• SOURCE DATA
• • • •

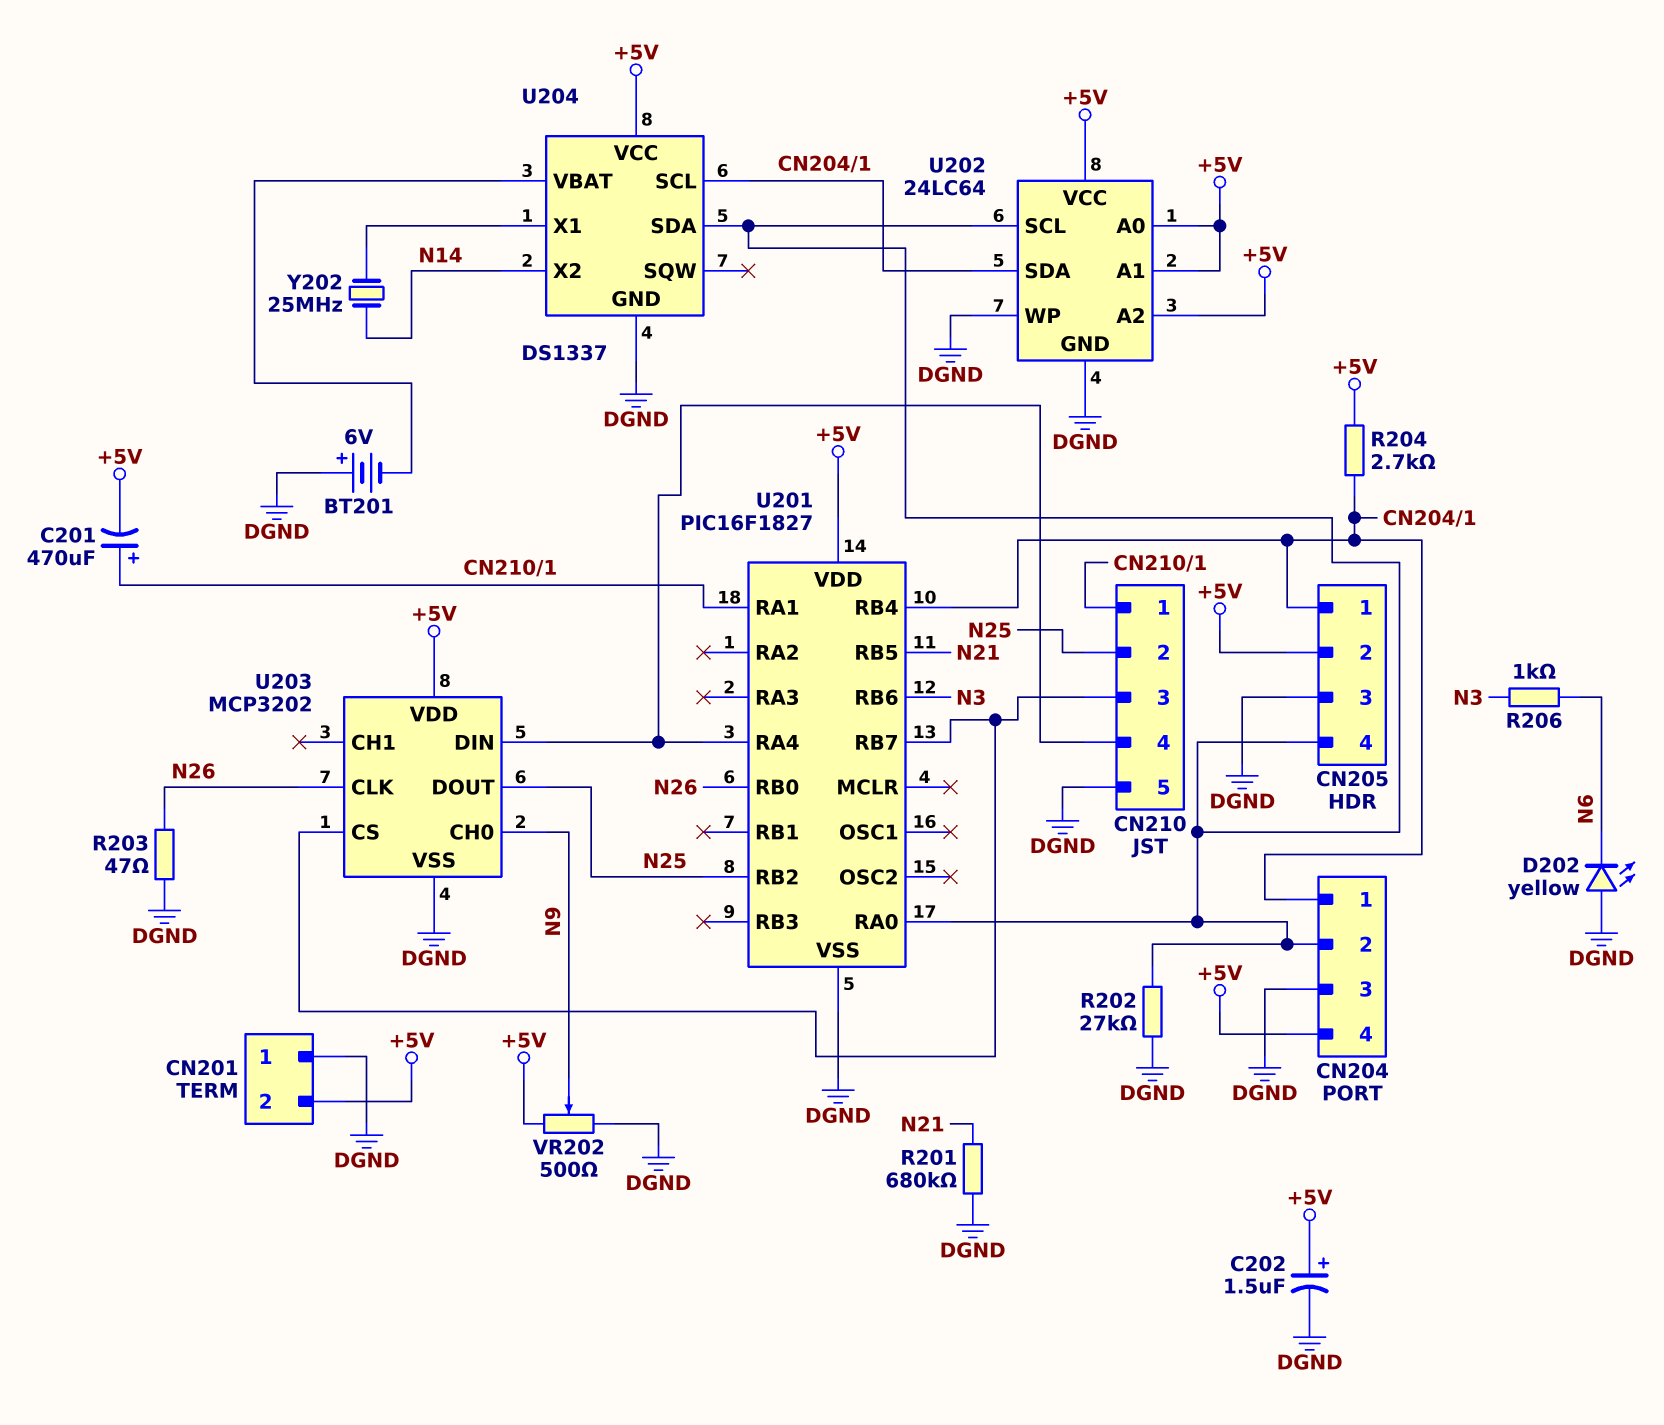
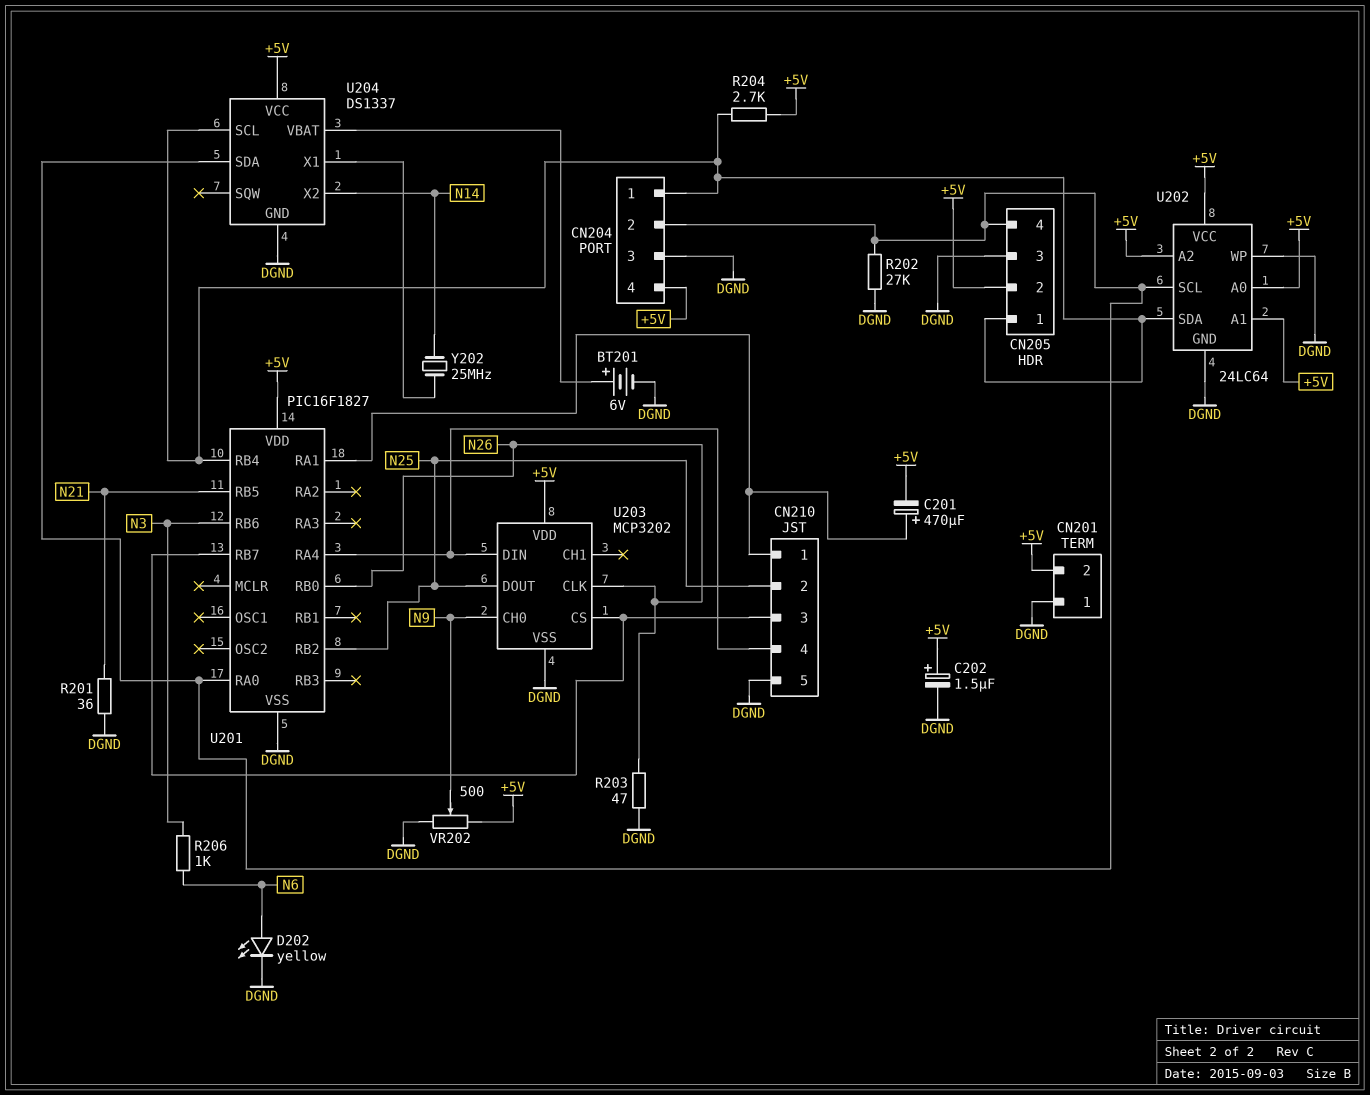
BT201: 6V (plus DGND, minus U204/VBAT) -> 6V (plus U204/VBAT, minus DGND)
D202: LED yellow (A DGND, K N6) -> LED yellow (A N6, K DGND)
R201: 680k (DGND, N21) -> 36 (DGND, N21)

• • • •

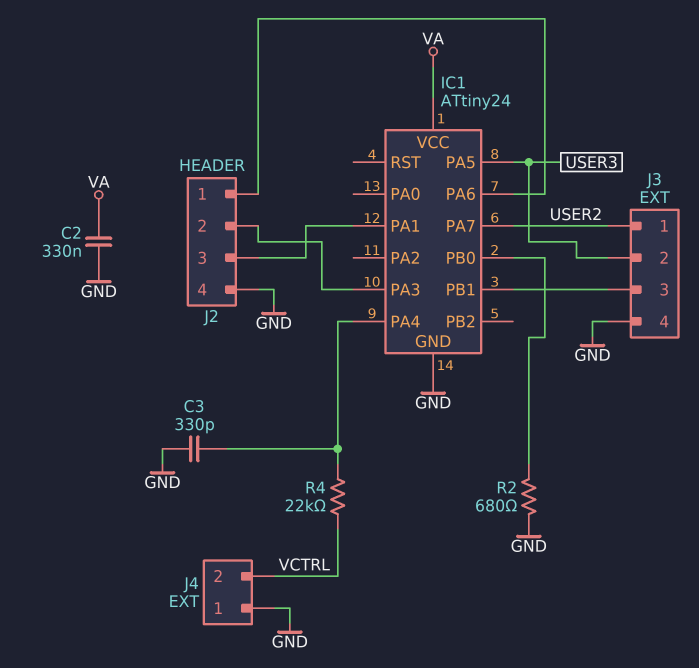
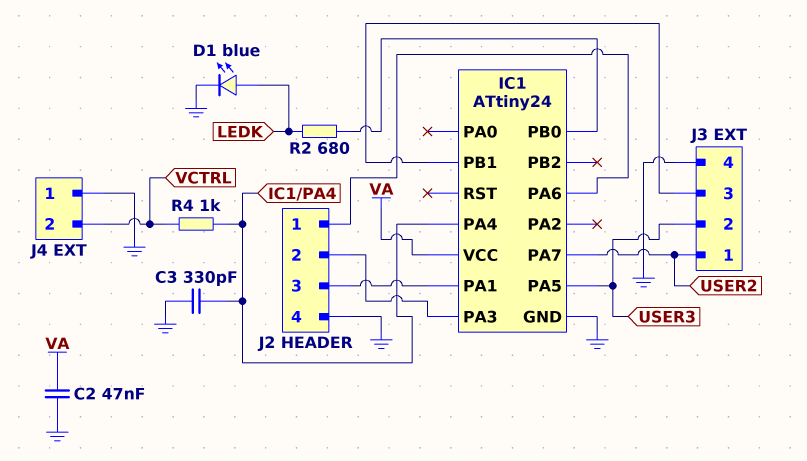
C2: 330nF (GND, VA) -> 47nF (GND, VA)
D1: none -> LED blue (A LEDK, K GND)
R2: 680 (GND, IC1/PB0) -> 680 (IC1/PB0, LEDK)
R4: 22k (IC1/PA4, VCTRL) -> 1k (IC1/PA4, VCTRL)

• • • •

• PROBLEM TO WORK ON
Filter the records above and return every line that holds the word "LEDK".

• SOLUTION TO THE EXERCISE
D1: none -> LED blue (A LEDK, K GND)
R2: 680 (GND, IC1/PB0) -> 680 (IC1/PB0, LEDK)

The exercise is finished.